*** Opening of Data ***
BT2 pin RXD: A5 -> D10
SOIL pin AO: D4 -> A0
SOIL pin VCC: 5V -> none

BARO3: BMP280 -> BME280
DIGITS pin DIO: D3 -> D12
*** Close of Data ***
*** Opening of Data ***
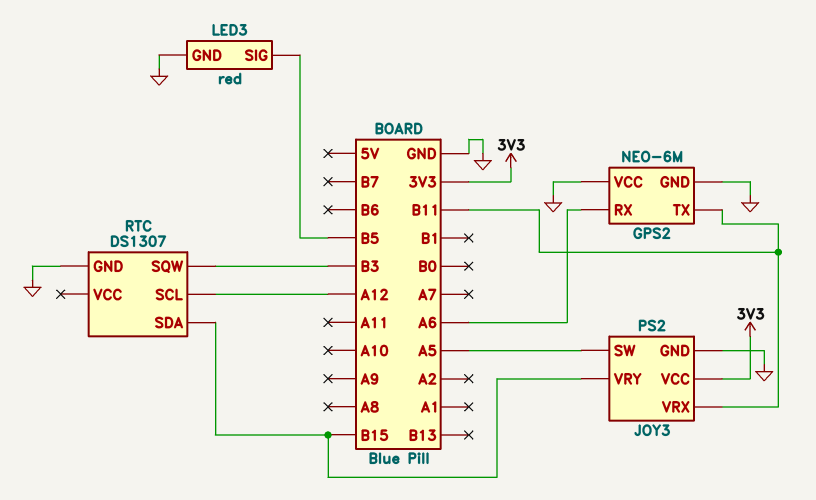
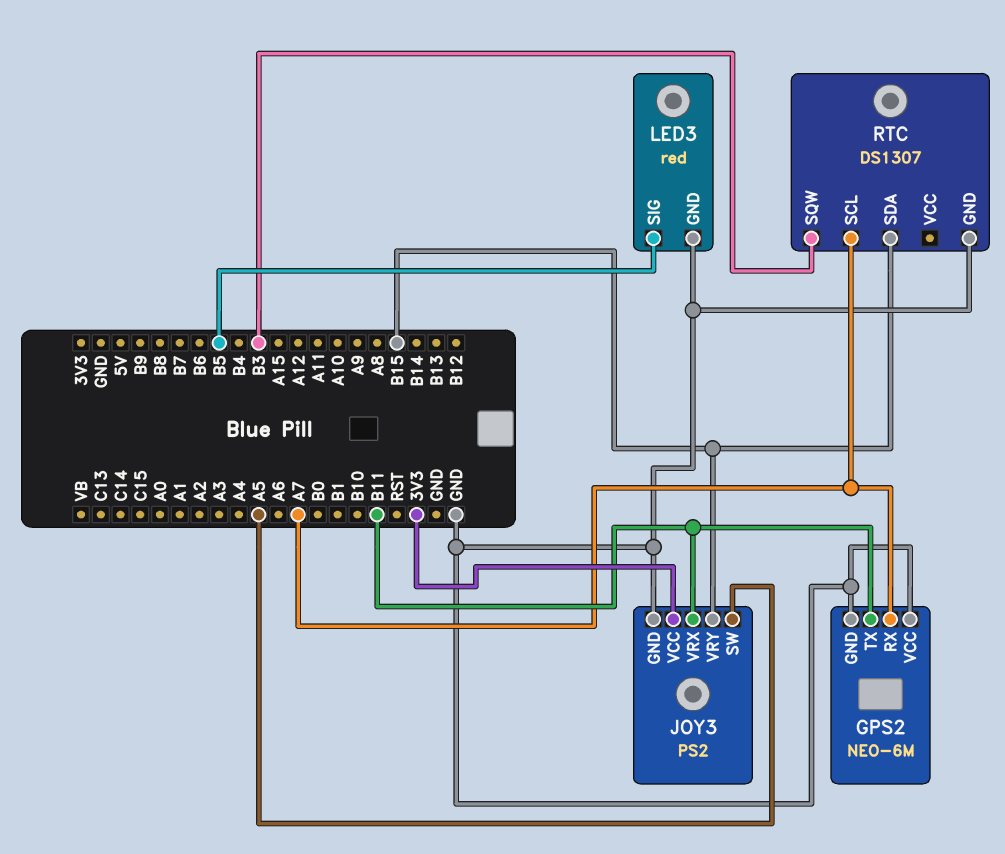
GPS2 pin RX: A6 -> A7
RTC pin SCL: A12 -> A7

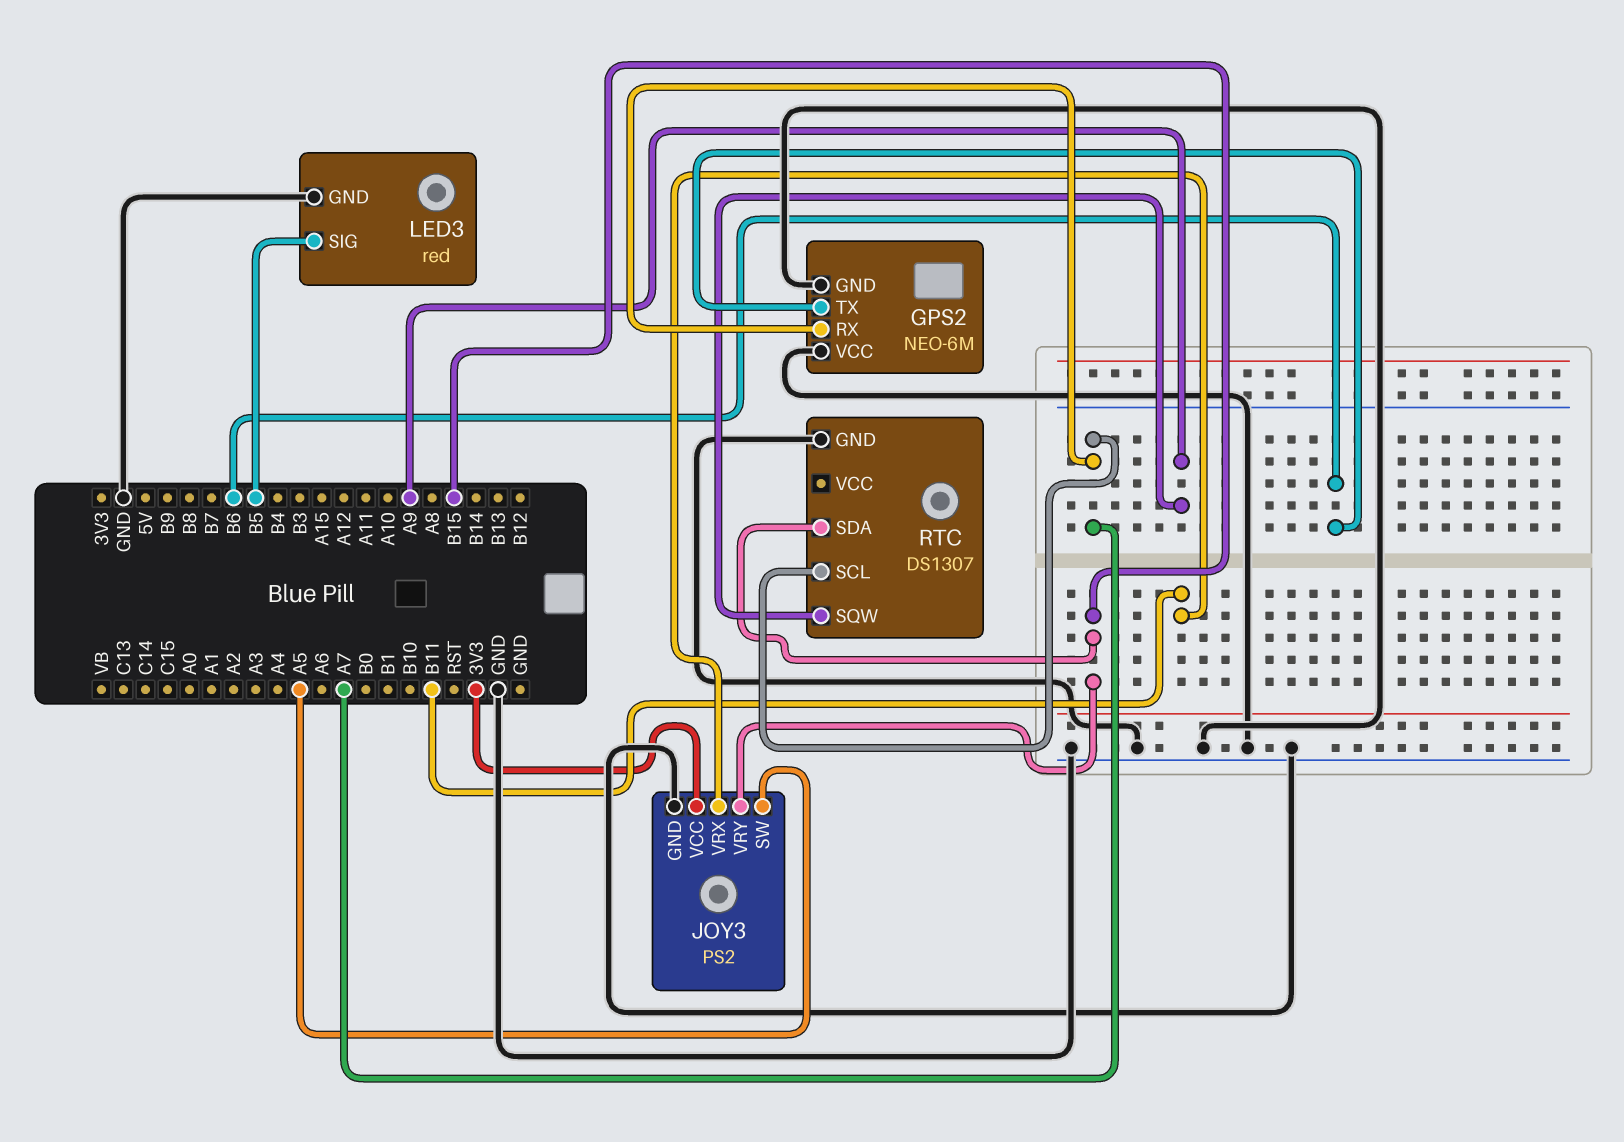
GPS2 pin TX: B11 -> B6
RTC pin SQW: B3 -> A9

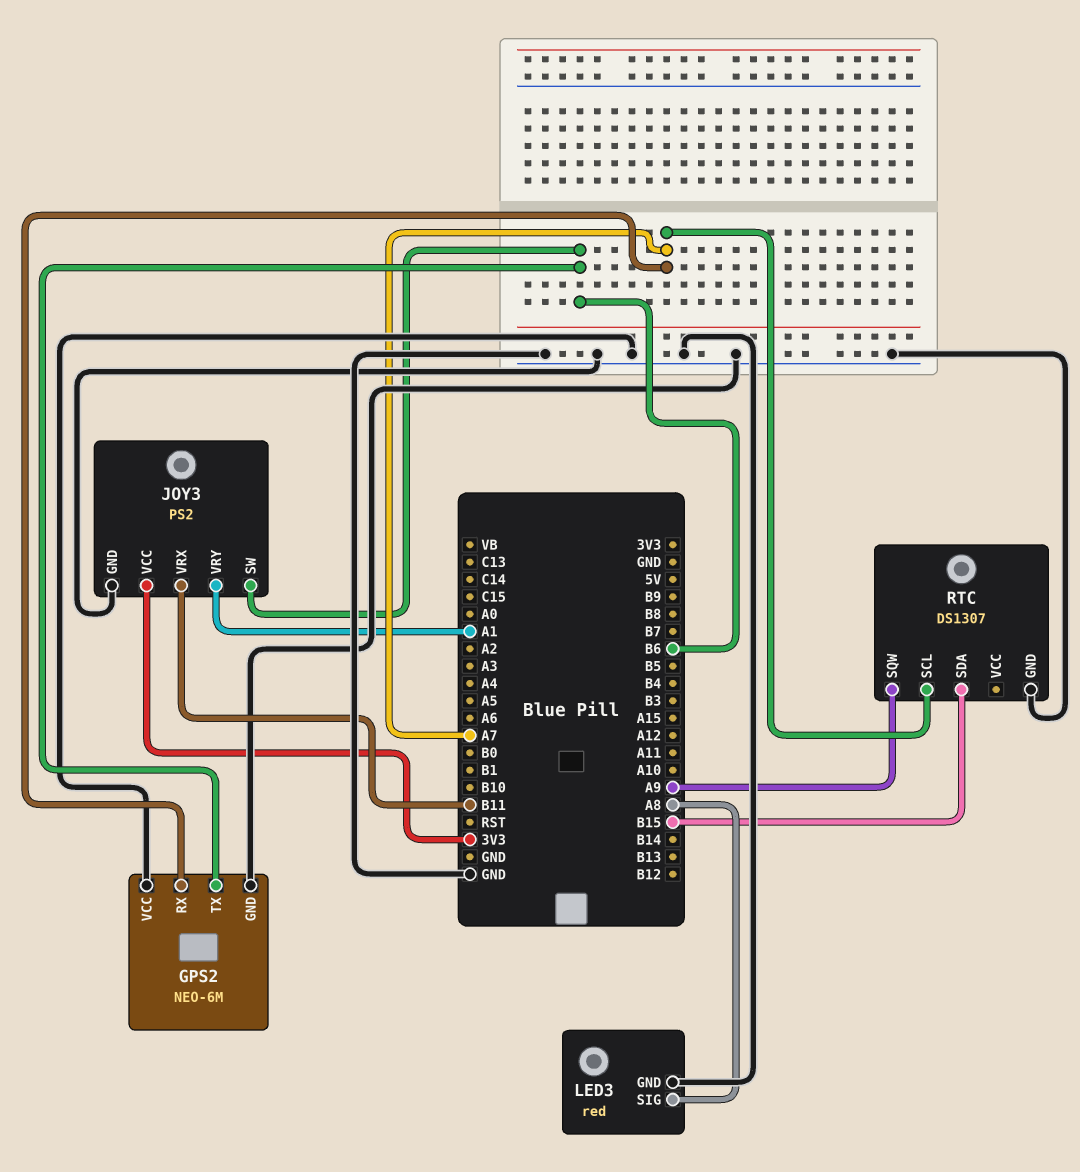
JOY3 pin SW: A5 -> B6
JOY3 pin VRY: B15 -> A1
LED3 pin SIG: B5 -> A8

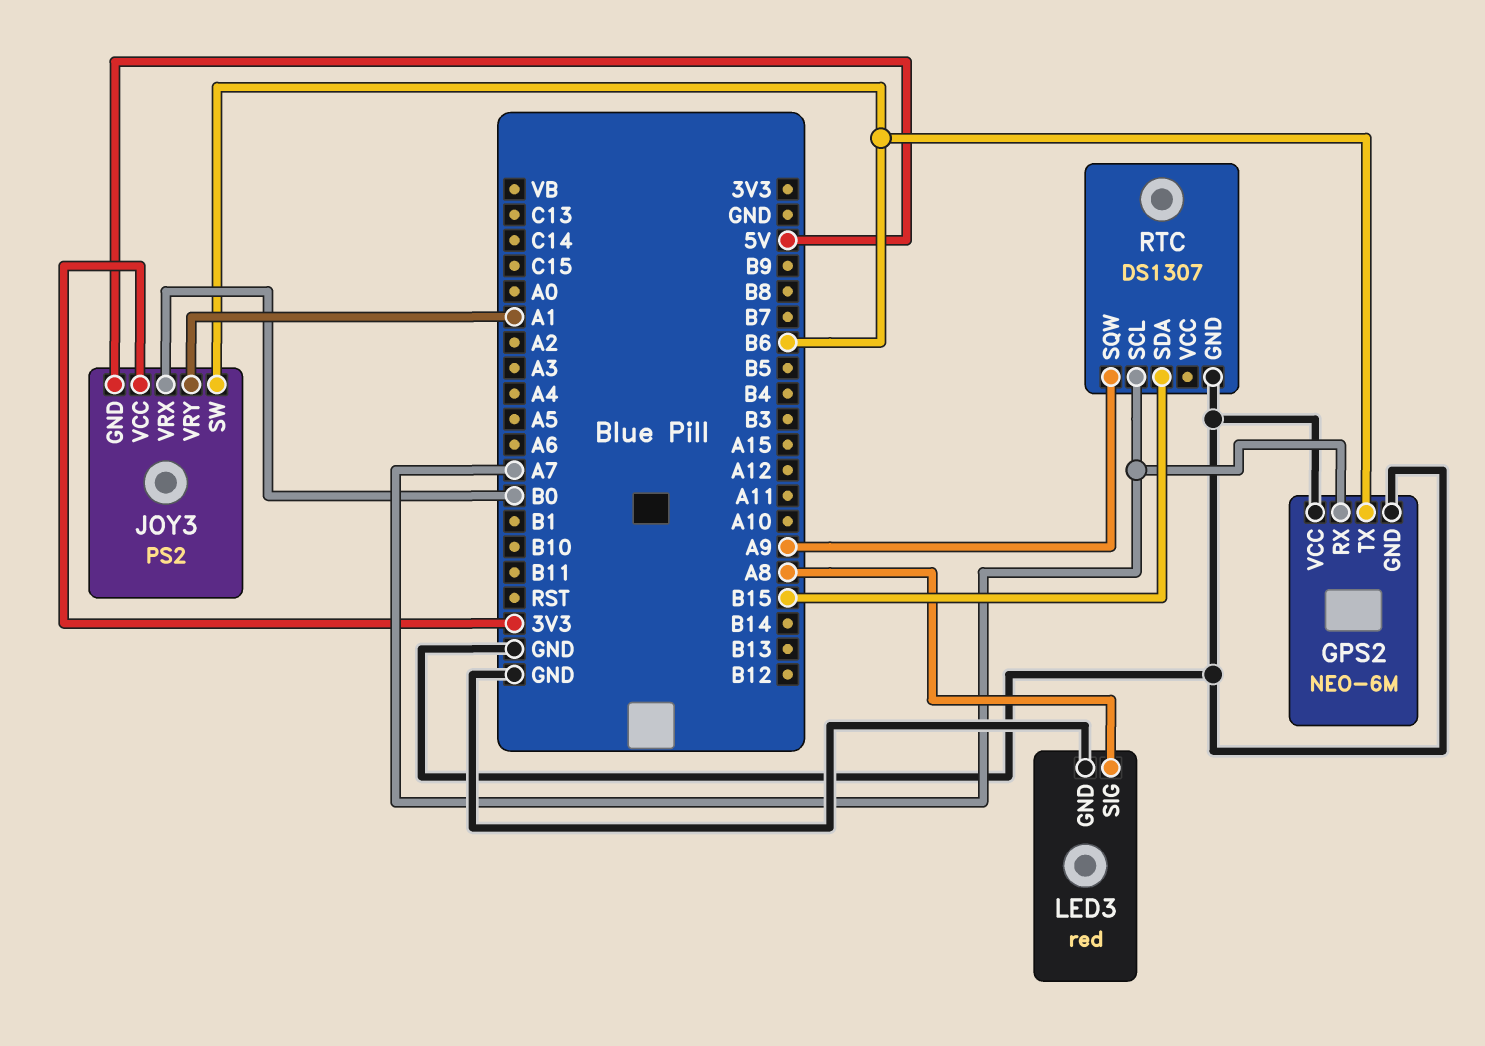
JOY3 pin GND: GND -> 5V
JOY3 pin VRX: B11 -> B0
*** Close of Data ***
* Task item: What is needed is an exact copy of the lines above, from the one containing "BT2 pin RXD: A5 -> D10" through the one containing "DIGITS pin DIO: D3 -> D12", with nothing added.

* Task response:
BT2 pin RXD: A5 -> D10
SOIL pin AO: D4 -> A0
SOIL pin VCC: 5V -> none

BARO3: BMP280 -> BME280
DIGITS pin DIO: D3 -> D12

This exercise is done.